PROBLEM STATEMENT → Within the data that follows, set down exactly the lines from the one containing "Q5: NPN 2N2222" through the one containing "R10: 150k (RC, TICK) -> 43k (RC, TICK)", both ends included.

PROVIDED INFORMATION →

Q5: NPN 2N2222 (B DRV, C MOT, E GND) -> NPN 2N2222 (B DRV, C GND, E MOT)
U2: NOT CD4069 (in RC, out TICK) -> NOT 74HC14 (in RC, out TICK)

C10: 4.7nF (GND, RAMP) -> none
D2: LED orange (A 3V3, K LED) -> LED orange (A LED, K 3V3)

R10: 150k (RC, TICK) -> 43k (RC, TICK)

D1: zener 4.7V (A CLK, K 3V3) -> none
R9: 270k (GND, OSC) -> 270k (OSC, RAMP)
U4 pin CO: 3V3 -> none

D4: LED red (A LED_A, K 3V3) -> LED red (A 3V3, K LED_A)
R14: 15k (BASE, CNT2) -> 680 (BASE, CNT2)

==

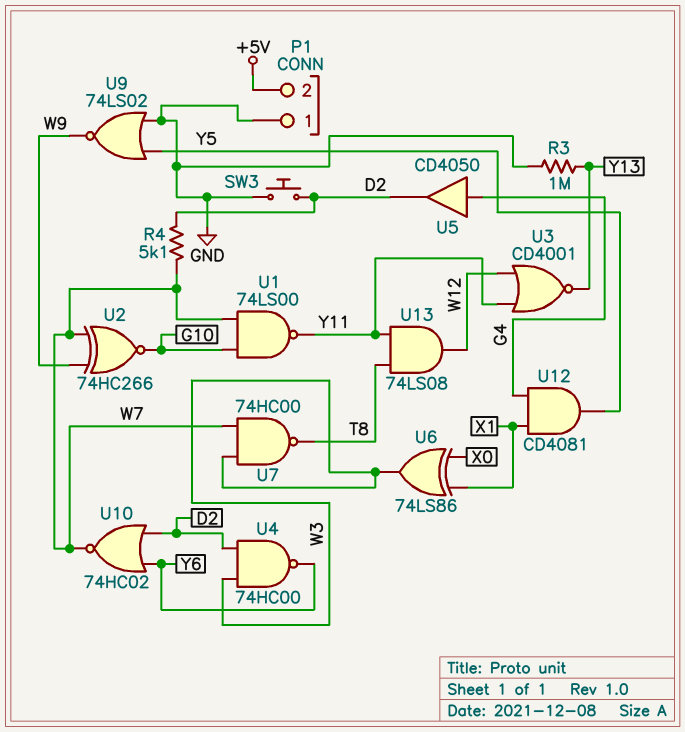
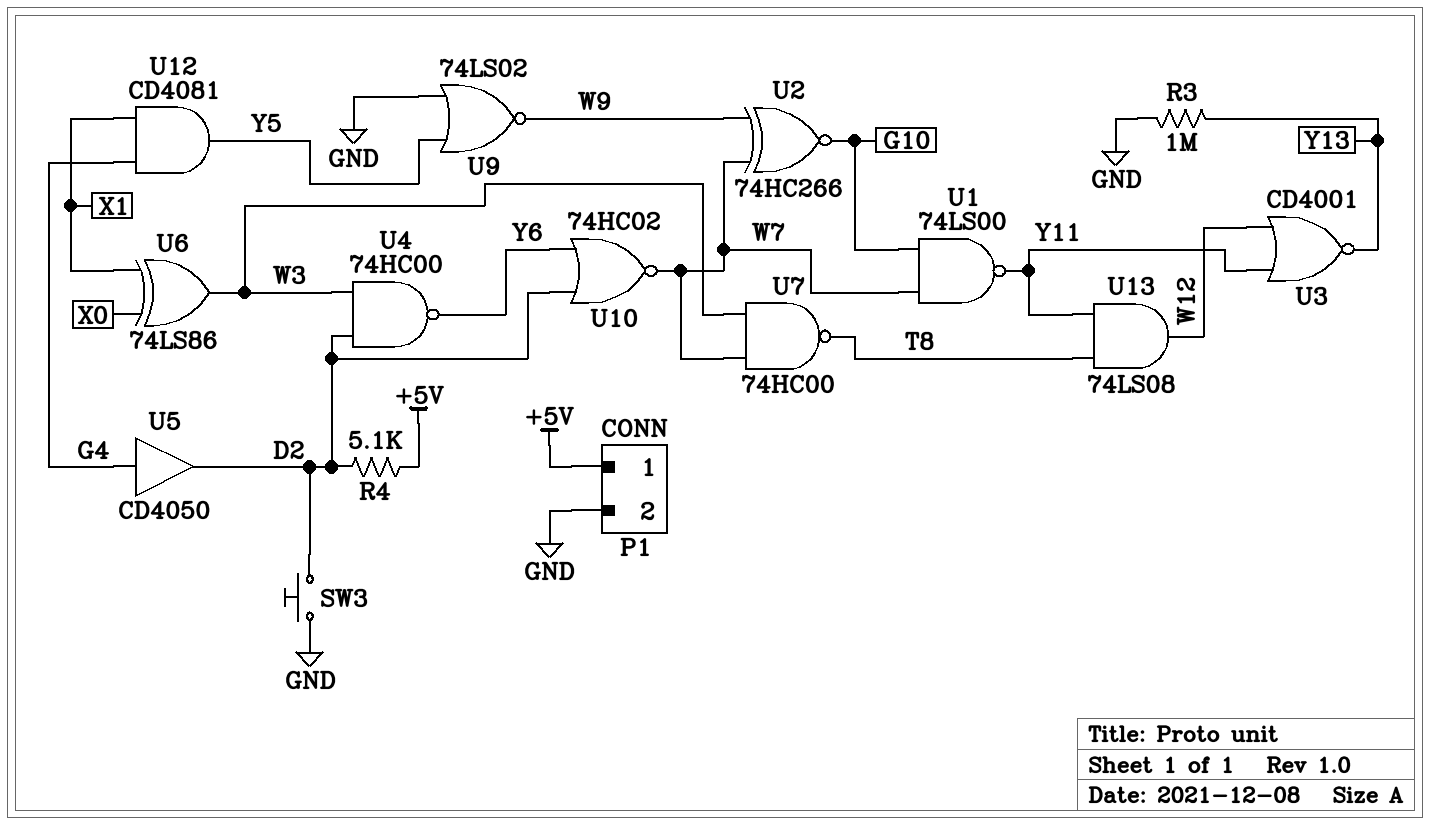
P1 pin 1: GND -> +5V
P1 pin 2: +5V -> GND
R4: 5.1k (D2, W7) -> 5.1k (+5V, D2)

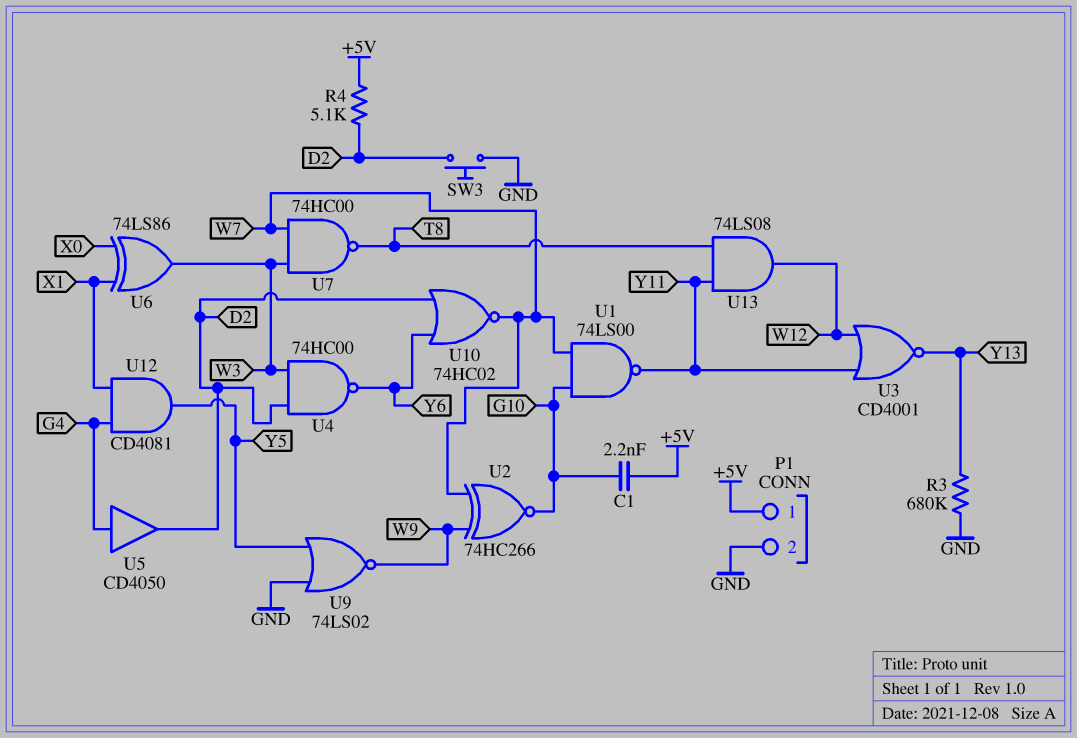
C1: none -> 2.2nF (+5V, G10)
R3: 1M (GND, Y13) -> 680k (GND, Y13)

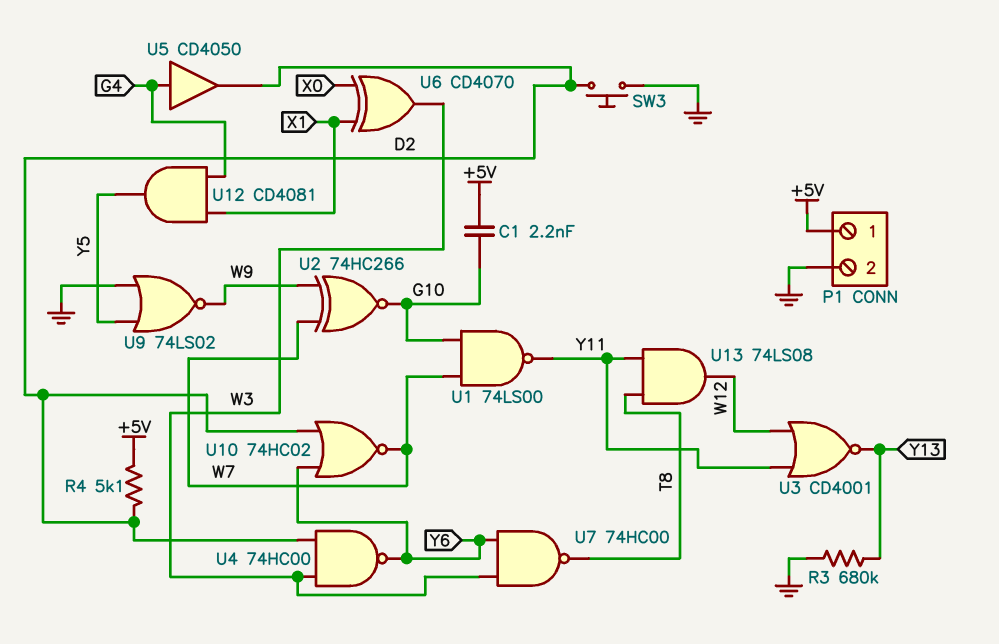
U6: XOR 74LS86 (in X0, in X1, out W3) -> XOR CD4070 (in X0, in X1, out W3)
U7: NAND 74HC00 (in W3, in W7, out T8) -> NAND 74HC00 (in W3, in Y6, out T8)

* * *

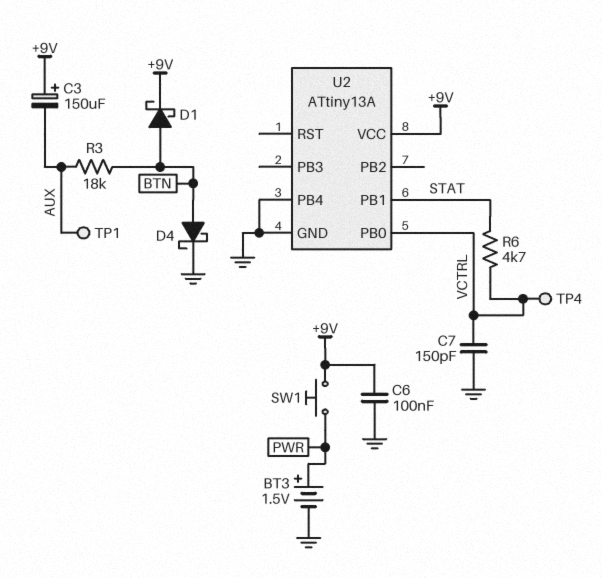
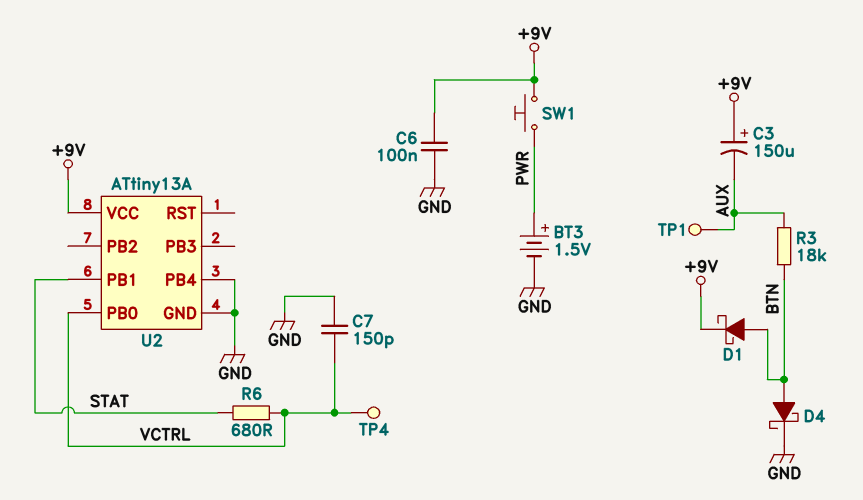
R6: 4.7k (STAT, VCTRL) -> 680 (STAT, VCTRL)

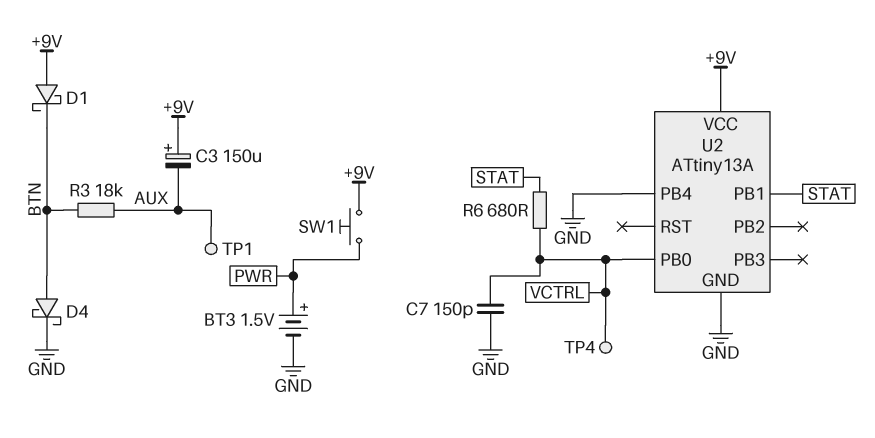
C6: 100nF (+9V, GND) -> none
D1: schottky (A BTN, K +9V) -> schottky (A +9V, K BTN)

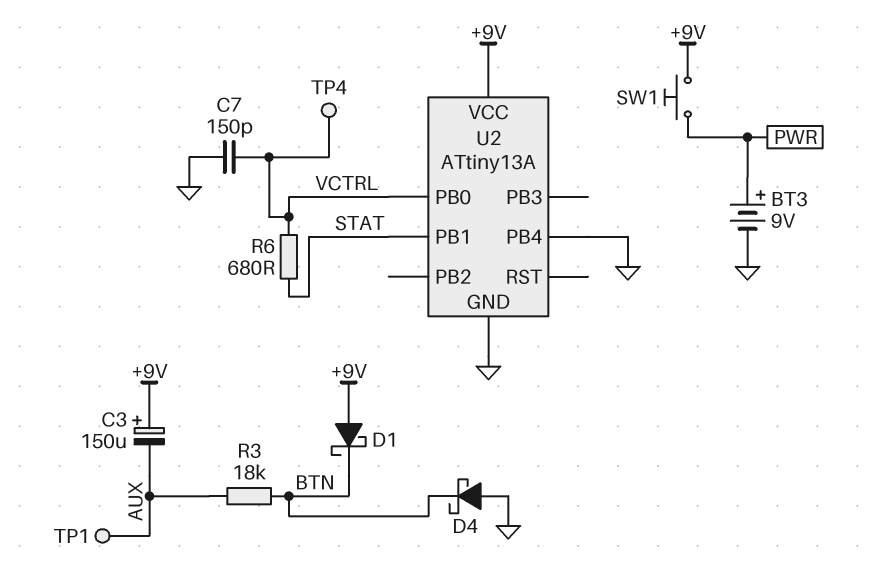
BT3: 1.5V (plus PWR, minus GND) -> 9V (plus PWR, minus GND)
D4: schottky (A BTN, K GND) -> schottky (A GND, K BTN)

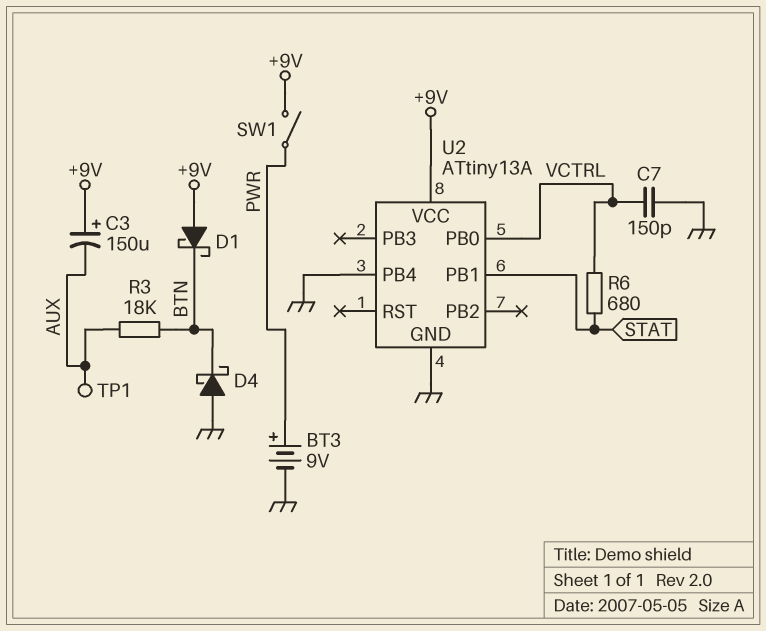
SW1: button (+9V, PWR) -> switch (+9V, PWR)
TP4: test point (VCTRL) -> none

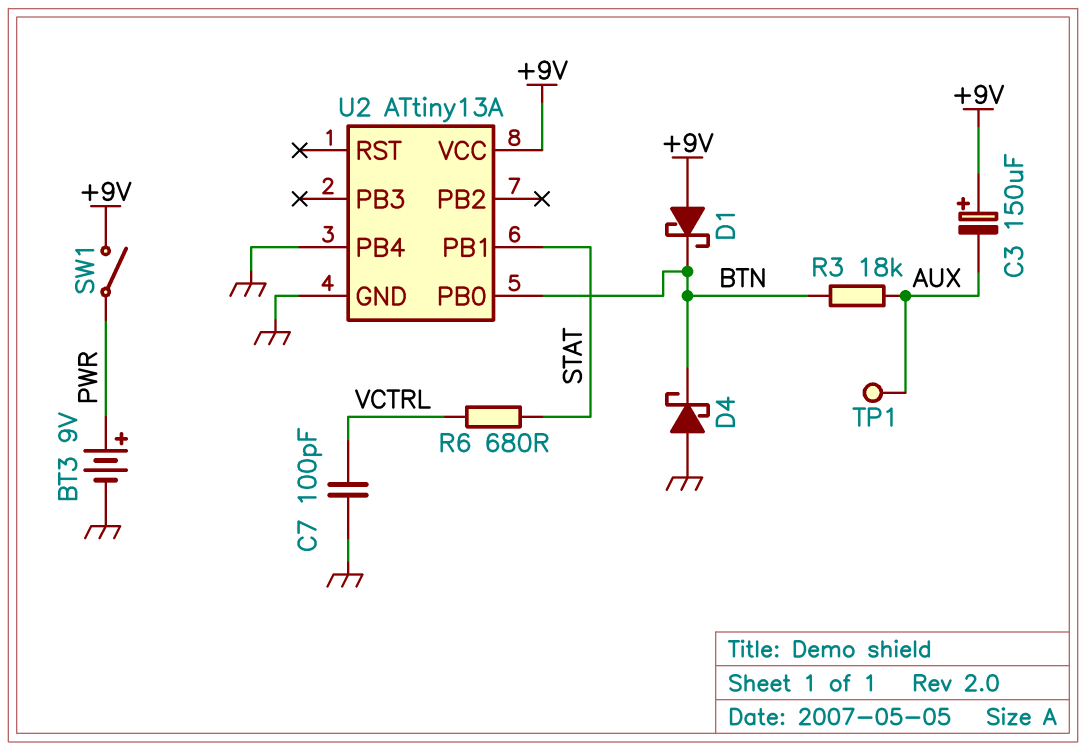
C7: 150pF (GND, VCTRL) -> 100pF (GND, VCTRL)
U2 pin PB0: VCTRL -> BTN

TASK RESULT →
Q5: NPN 2N2222 (B DRV, C MOT, E GND) -> NPN 2N2222 (B DRV, C GND, E MOT)
U2: NOT CD4069 (in RC, out TICK) -> NOT 74HC14 (in RC, out TICK)

C10: 4.7nF (GND, RAMP) -> none
D2: LED orange (A 3V3, K LED) -> LED orange (A LED, K 3V3)

R10: 150k (RC, TICK) -> 43k (RC, TICK)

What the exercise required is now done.